> [ASSIGNMENT]
Everything in the records must be copied exactly, apart from the pictures.

> [SOURCE INFORMATION]

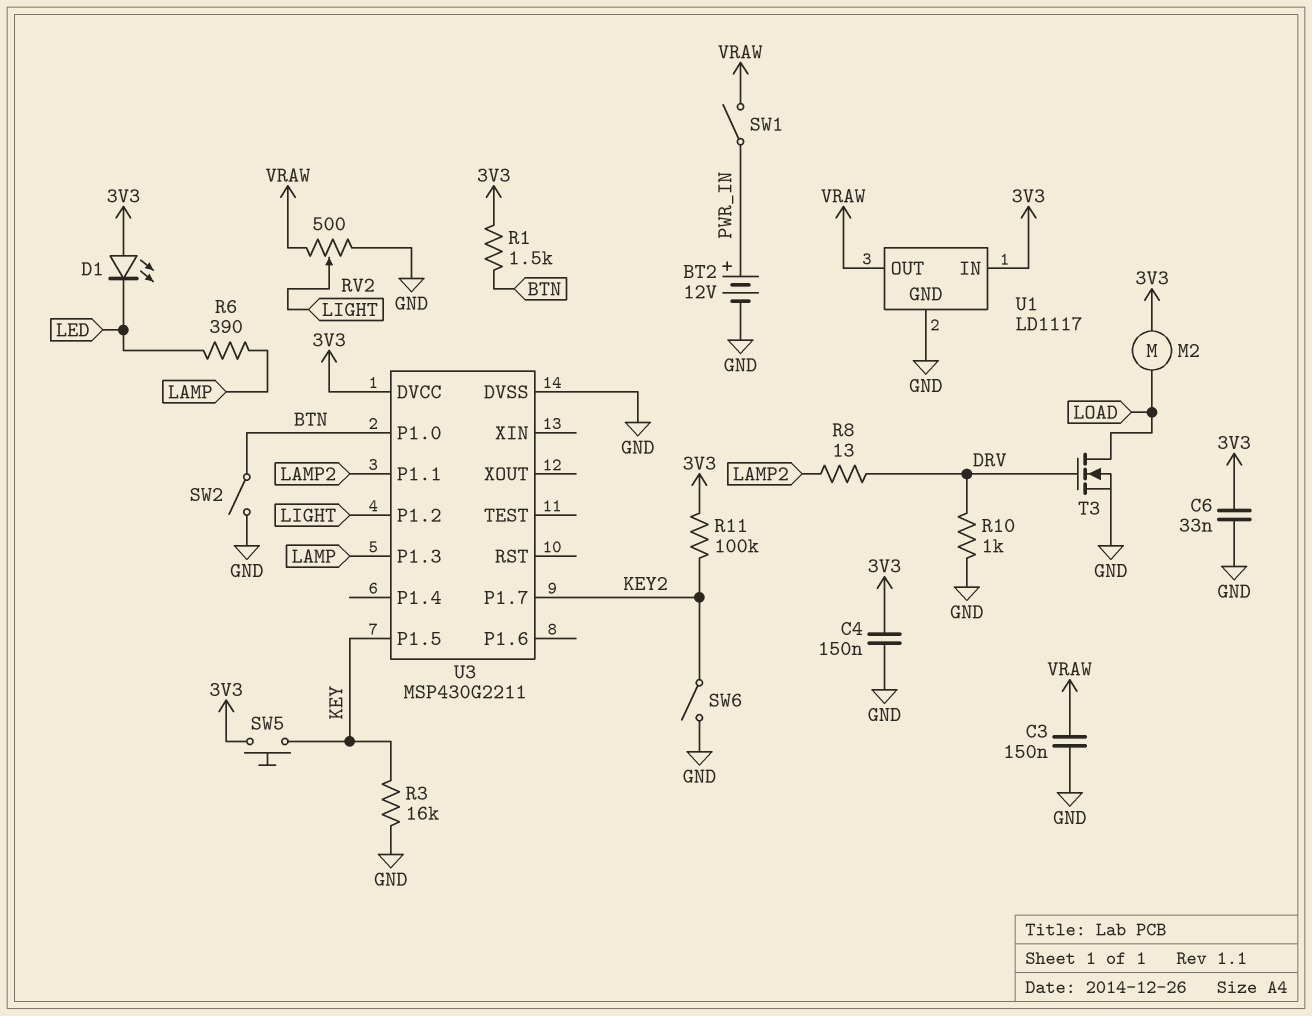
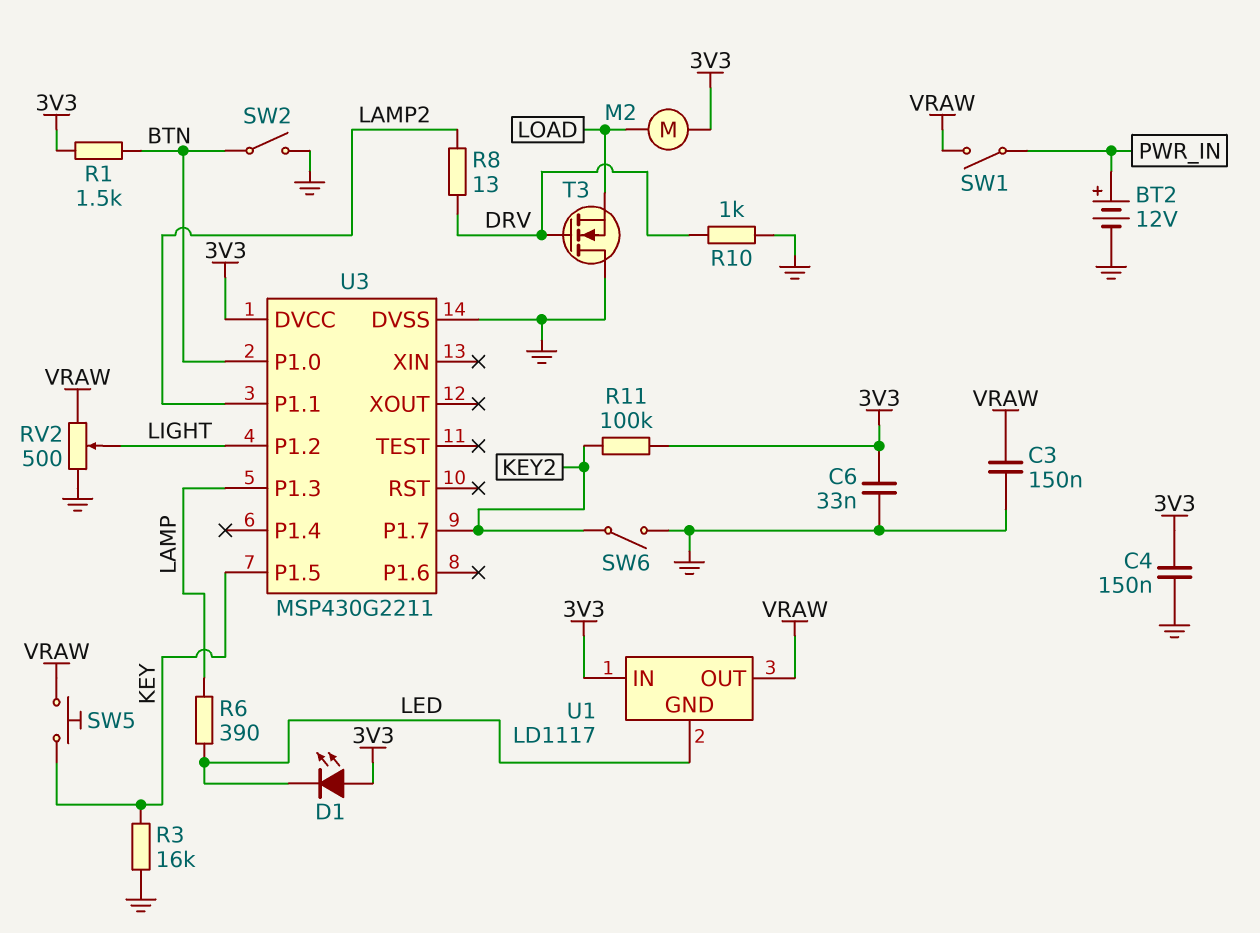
SW5: button (3V3, KEY) -> button (KEY, VRAW)
T3: NMOS (G DRV, D LOAD, S GND) -> NMOS (G DRV, D GND, S LOAD)
U1 pin GND: GND -> LED

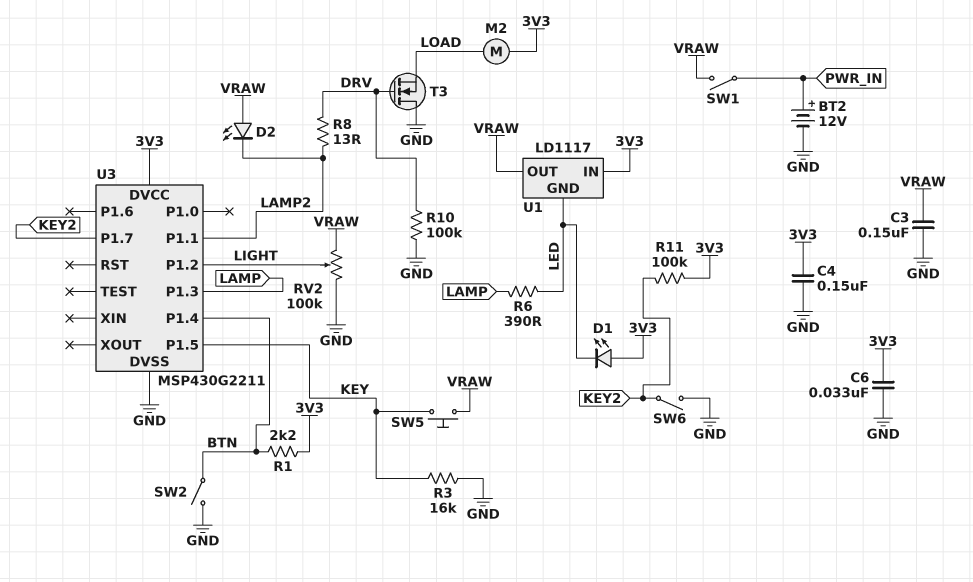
D2: none -> LED (A VRAW, K LAMP2)
R1: 1.5k (3V3, BTN) -> 2.2k (3V3, BTN)
R10: 1k (DRV, GND) -> 100k (DRV, GND)
RV2: 500 (GND, VRAW, wiper LIGHT) -> 100k (GND, VRAW, wiper LIGHT)
U3 pin P1.0: BTN -> none
U3 pin P1.4: none -> BTN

> [ANSWER TO THE PROBLEM]
SW5: button (3V3, KEY) -> button (KEY, VRAW)
T3: NMOS (G DRV, D LOAD, S GND) -> NMOS (G DRV, D GND, S LOAD)
U1 pin GND: GND -> LED

D2: none -> LED (A VRAW, K LAMP2)
R1: 1.5k (3V3, BTN) -> 2.2k (3V3, BTN)
R10: 1k (DRV, GND) -> 100k (DRV, GND)
RV2: 500 (GND, VRAW, wiper LIGHT) -> 100k (GND, VRAW, wiper LIGHT)
U3 pin P1.0: BTN -> none
U3 pin P1.4: none -> BTN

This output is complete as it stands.